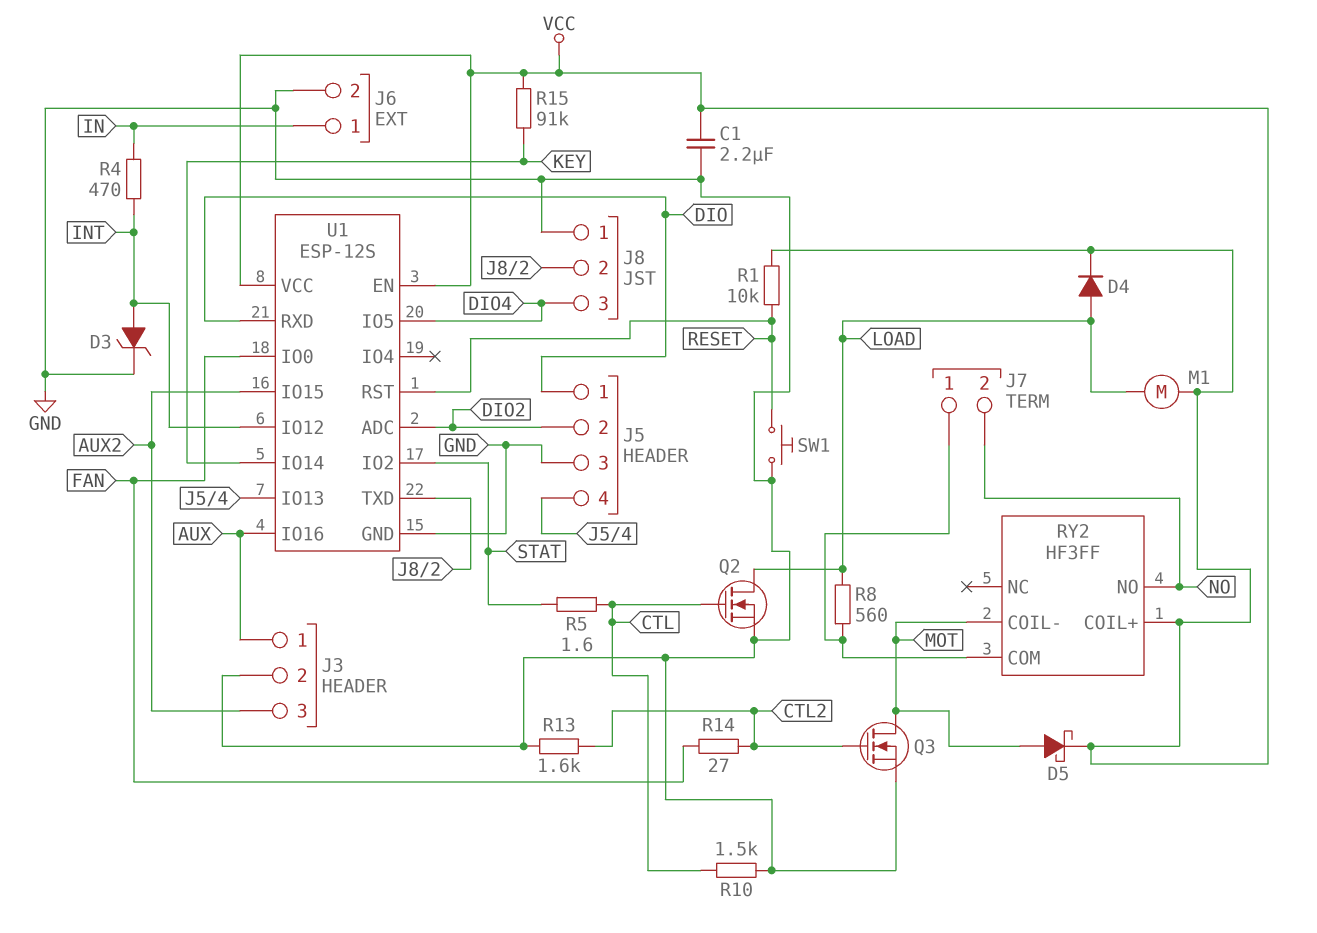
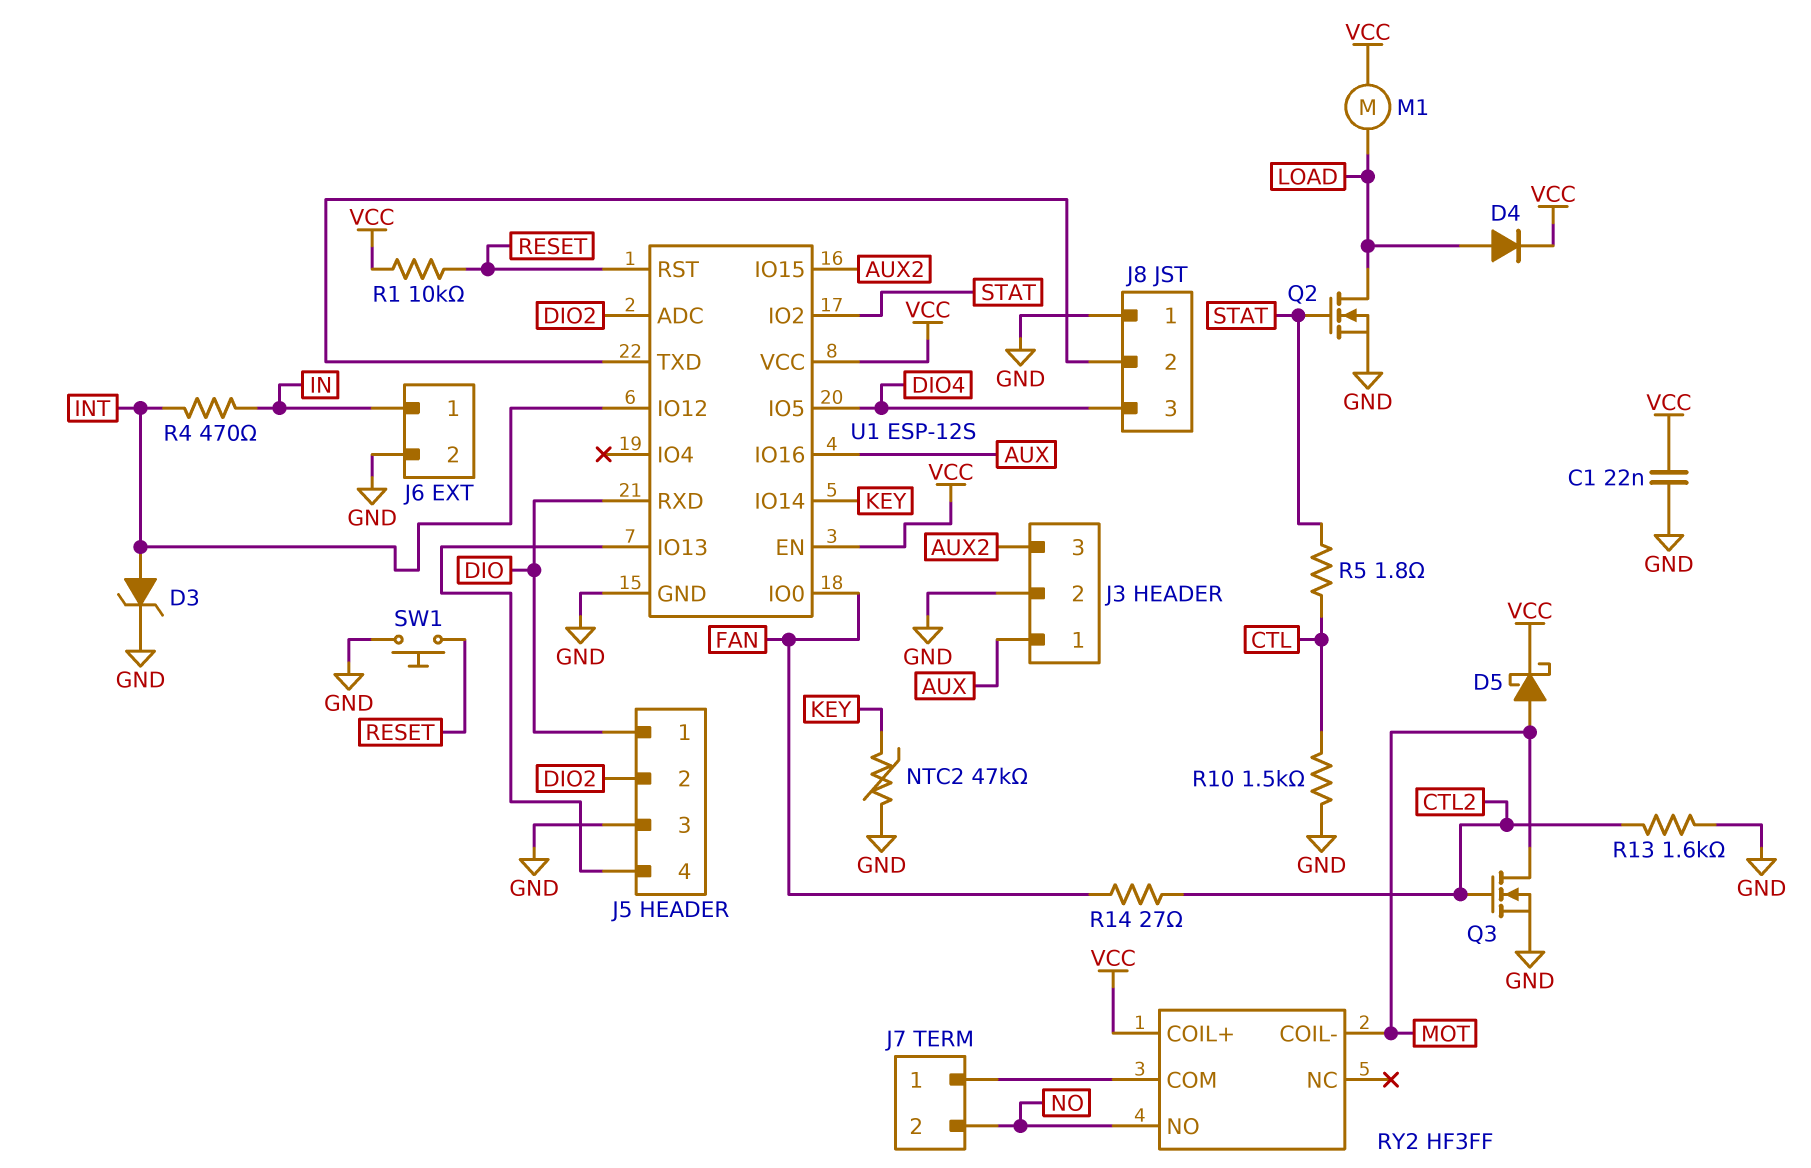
C1: 2.2uF (GND, VCC) -> 22nF (GND, VCC)
NTC2: none -> 47k (GND, KEY)
Q2: NMOS (G CTL, D LOAD, S GND) -> NMOS (G STAT, D LOAD, S GND)
R5: 1.6 (CTL, STAT) -> 1.8 (CTL, STAT)
R8: 560 (J7/1, LOAD) -> none
R15: 91k (KEY, VCC) -> none

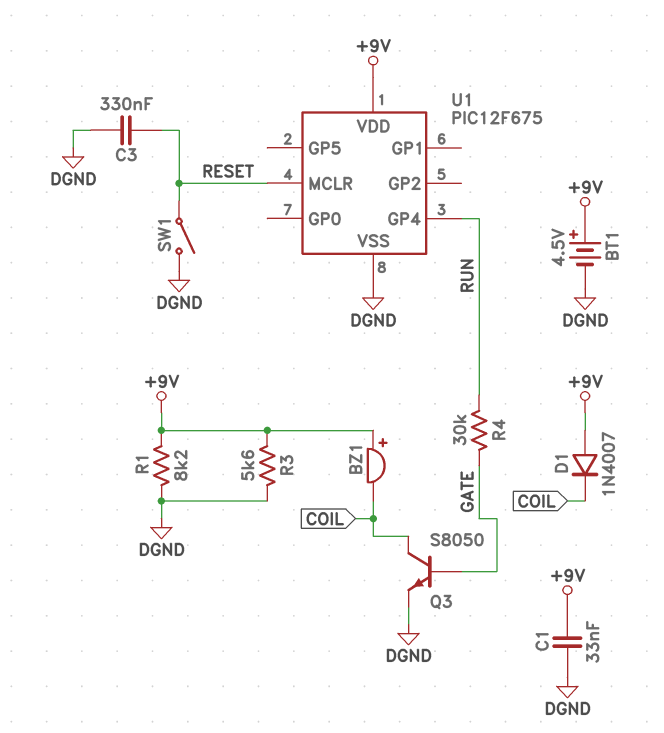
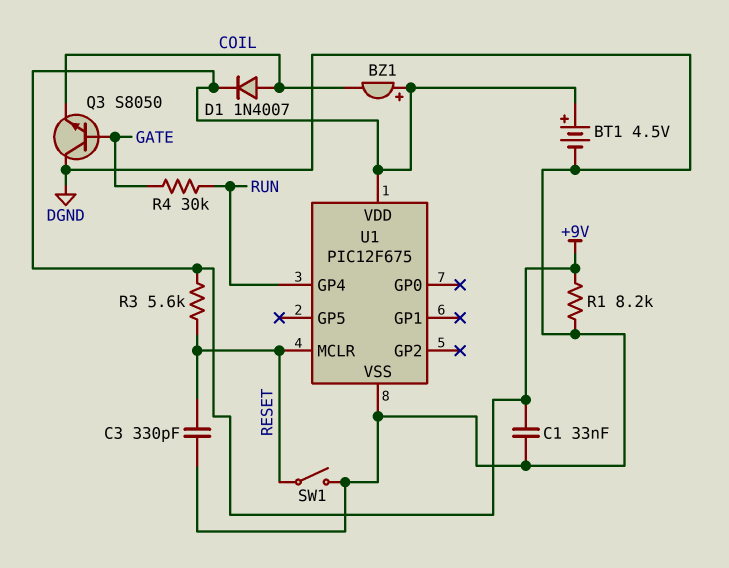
C3: 330nF (DGND, RESET) -> 330pF (DGND, RESET)
D1: diode 1N4007 (A +9V, K COIL) -> diode 1N4007 (A COIL, K +9V)
Q3: NPN S8050 (B GATE, C COIL, E DGND) -> NPN S8050 (B GATE, C DGND, E COIL)
R3: 5.6k (+9V, DGND) -> 5.6k (+9V, RESET)

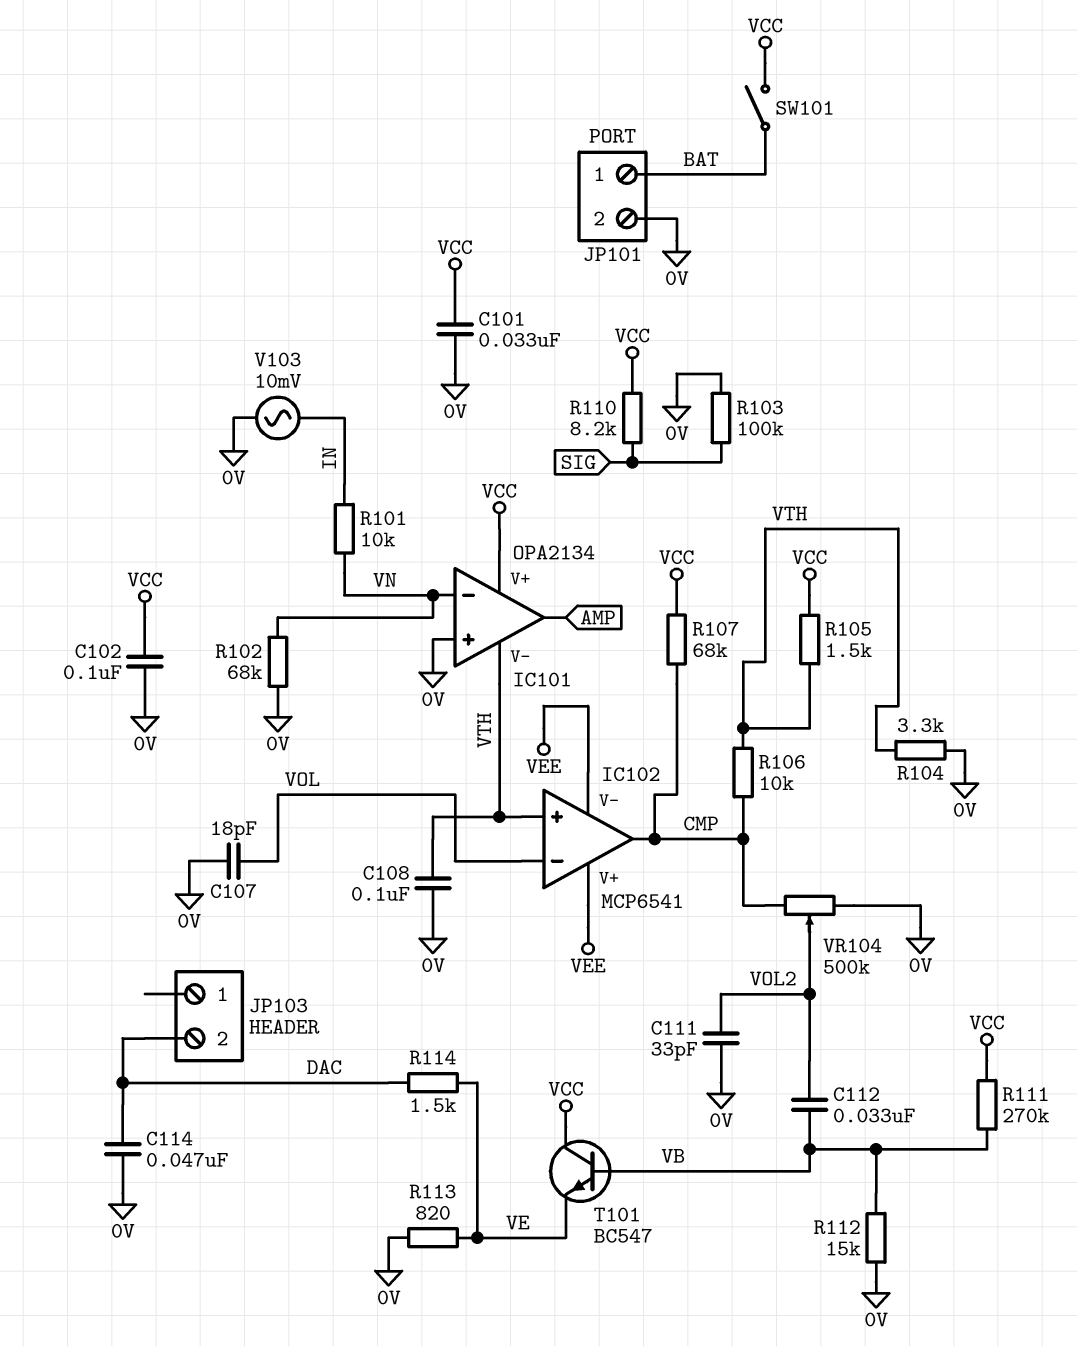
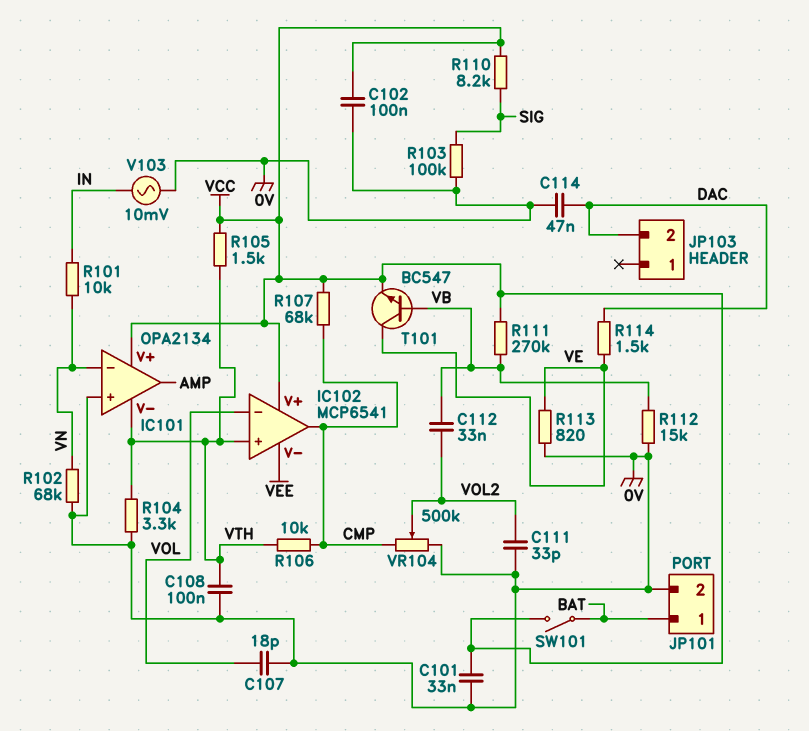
IC102 pin V+: VEE -> VCC
T101: NPN BC547 (B VB, C VCC, E VE) -> NPN BC547 (B VB, C VE, E VCC)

^^^^

GOAL OF THE EXERCISE – Output an exact copy of the lines from the one holding "IC102 pin V+: VEE -> VCC" to the last line of the data, inclusive, and nothing beyond that range.

SOLUTION BELOW –
IC102 pin V+: VEE -> VCC
T101: NPN BC547 (B VB, C VCC, E VE) -> NPN BC547 (B VB, C VE, E VCC)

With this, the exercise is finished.